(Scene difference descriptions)
==================================================

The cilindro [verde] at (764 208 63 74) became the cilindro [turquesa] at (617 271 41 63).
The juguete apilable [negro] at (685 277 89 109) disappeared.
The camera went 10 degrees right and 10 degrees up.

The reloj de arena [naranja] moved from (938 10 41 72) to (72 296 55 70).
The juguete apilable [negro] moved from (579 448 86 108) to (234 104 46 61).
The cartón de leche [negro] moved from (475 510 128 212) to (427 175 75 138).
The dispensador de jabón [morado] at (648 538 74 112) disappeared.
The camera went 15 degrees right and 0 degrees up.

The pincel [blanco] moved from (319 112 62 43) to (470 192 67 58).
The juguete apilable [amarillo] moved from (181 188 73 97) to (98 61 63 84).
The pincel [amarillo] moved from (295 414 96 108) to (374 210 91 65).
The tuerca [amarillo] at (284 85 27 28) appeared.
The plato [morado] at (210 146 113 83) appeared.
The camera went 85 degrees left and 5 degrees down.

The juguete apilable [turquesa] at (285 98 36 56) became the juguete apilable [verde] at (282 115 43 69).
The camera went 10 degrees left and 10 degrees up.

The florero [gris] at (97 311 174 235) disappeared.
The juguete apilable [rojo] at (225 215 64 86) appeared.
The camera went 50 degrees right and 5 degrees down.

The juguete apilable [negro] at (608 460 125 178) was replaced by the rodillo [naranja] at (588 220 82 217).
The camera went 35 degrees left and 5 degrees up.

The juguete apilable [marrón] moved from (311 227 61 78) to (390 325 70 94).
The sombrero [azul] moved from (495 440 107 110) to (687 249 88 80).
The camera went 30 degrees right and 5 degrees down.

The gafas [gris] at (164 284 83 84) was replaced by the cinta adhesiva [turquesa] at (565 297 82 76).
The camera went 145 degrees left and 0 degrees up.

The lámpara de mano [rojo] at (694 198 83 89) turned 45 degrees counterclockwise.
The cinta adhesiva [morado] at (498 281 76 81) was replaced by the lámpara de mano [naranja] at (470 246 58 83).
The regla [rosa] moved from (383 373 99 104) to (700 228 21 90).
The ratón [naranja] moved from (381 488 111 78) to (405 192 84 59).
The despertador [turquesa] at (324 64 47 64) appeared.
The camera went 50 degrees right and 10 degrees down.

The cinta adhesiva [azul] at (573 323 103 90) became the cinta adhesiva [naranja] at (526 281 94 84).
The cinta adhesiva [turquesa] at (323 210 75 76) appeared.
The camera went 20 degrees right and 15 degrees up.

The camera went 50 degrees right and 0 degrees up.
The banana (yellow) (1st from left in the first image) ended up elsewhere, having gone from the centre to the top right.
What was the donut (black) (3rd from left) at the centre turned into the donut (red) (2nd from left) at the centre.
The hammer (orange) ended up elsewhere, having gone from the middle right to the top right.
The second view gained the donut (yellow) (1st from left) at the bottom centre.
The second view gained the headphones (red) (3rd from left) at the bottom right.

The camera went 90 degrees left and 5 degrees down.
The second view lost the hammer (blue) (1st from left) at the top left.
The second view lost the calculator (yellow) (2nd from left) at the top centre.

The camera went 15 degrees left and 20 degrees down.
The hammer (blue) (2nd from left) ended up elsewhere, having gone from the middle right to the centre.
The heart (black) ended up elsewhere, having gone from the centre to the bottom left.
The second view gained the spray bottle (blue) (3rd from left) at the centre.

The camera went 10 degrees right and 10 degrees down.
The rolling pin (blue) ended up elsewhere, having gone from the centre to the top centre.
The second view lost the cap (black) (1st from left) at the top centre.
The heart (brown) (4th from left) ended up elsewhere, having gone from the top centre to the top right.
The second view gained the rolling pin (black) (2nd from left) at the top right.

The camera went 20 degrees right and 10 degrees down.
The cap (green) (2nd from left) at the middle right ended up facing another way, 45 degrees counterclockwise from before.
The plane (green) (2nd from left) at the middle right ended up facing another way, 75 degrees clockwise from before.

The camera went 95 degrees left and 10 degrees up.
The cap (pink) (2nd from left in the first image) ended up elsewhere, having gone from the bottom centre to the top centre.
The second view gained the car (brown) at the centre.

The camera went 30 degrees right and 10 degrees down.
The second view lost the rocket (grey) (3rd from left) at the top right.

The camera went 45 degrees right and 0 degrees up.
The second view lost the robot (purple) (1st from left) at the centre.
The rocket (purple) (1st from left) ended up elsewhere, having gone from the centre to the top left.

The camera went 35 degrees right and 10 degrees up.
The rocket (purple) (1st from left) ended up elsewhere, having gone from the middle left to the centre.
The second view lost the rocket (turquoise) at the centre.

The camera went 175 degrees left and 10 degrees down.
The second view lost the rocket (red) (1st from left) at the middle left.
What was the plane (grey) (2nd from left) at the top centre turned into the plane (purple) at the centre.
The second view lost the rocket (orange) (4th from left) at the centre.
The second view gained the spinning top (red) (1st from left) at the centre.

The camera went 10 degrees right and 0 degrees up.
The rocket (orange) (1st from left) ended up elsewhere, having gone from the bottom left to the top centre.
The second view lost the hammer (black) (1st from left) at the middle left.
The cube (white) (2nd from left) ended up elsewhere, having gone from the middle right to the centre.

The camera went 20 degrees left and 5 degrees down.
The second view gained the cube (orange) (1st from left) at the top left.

==================================================

**PROBLEM DESCRIPTION:** What is needed is a verbatim copy of every line in the records above from the one containing "What was the donut" down to the one containing "The second view gained the donut", both included, and nothing more.

**RESPONSE:**
What was the donut (black) (3rd from left) at the centre turned into the donut (red) (2nd from left) at the centre.
The hammer (orange) ended up elsewhere, having gone from the middle right to the top right.
The second view gained the donut (yellow) (1st from left) at the bottom centre.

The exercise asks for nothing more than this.